* _What is needed_: Could you print the lines below exactly, from the one holding "R108: 68k (GND, VB) -> 1.3k (GND, VB)" through the last line, with no other output?

* _Given records_:
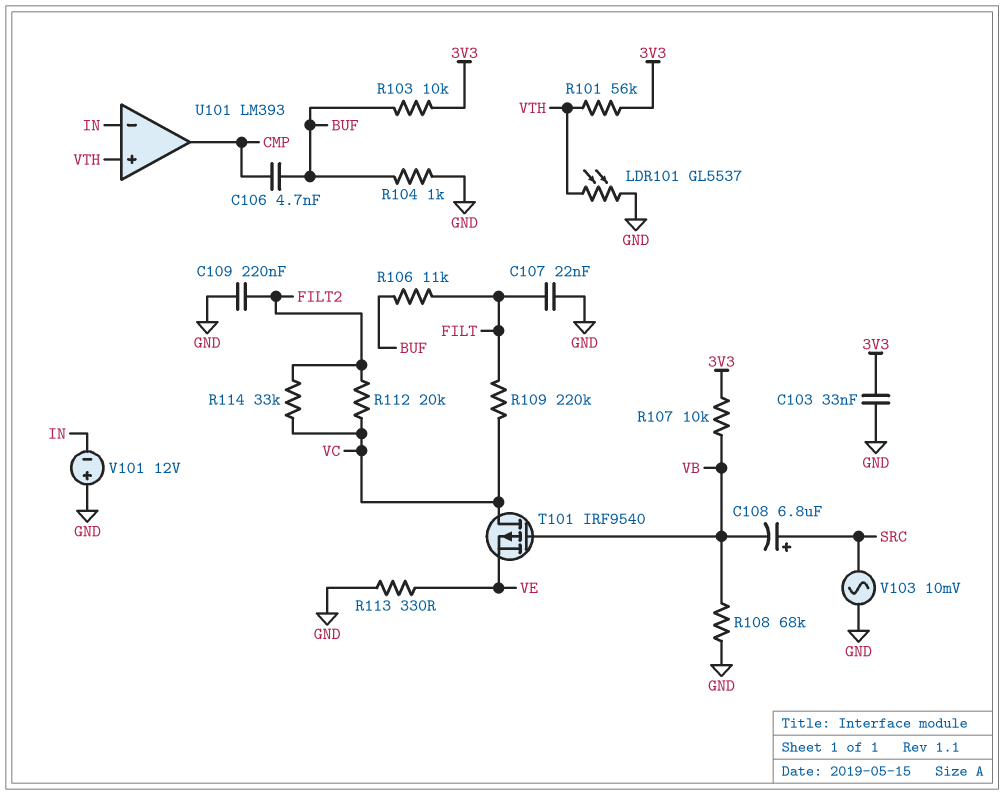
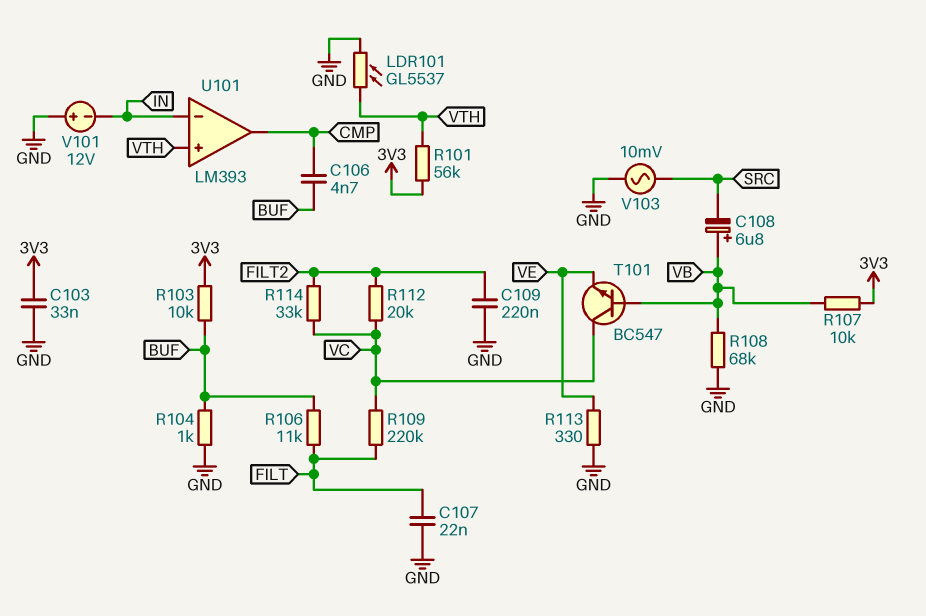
C108: 6.8uF (plus SRC, minus VB) -> 6.8uF (plus VB, minus SRC)
T101: PMOS IRF9540 (G VB, D VC, S VE) -> NPN BC547 (B VB, C VC, E VE)

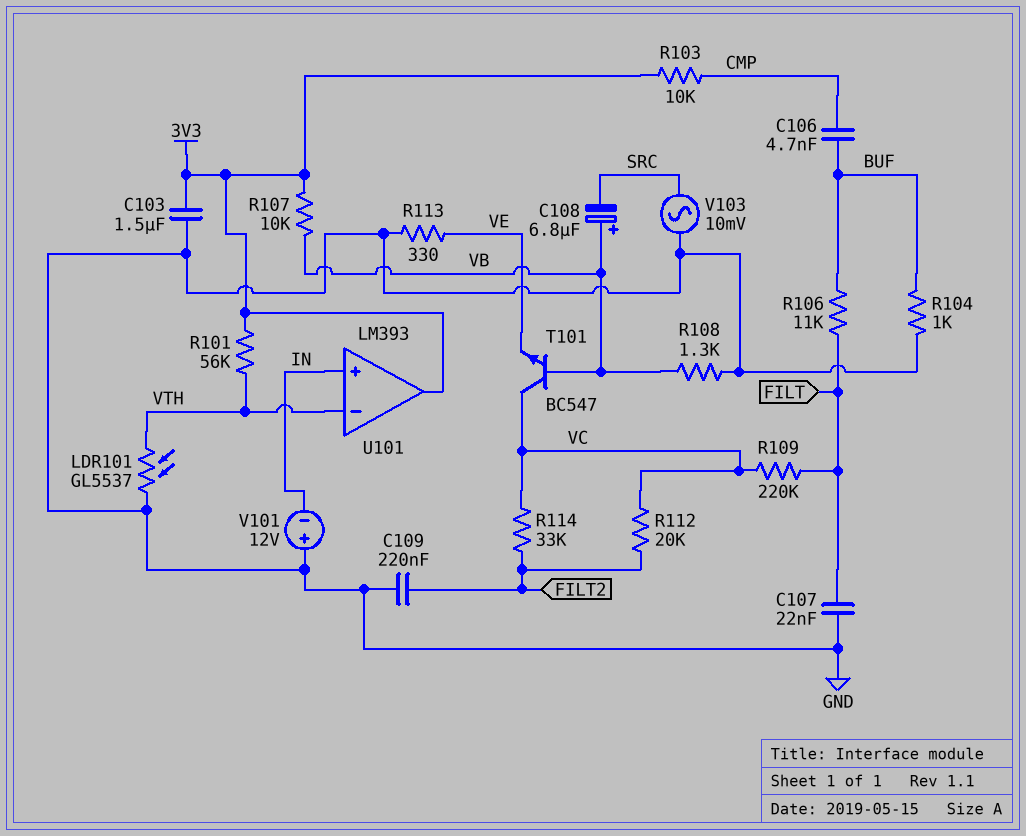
C103: 33nF (3V3, GND) -> 1.5uF (3V3, GND)
R103: 10k (3V3, BUF) -> 10k (3V3, CMP)
R108: 68k (GND, VB) -> 1.3k (GND, VB)
U101 pin in+: VTH -> IN
U101 pin in-: IN -> VTH
U101 pin out: CMP -> 3V3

* _Final answer_:
R108: 68k (GND, VB) -> 1.3k (GND, VB)
U101 pin in+: VTH -> IN
U101 pin in-: IN -> VTH
U101 pin out: CMP -> 3V3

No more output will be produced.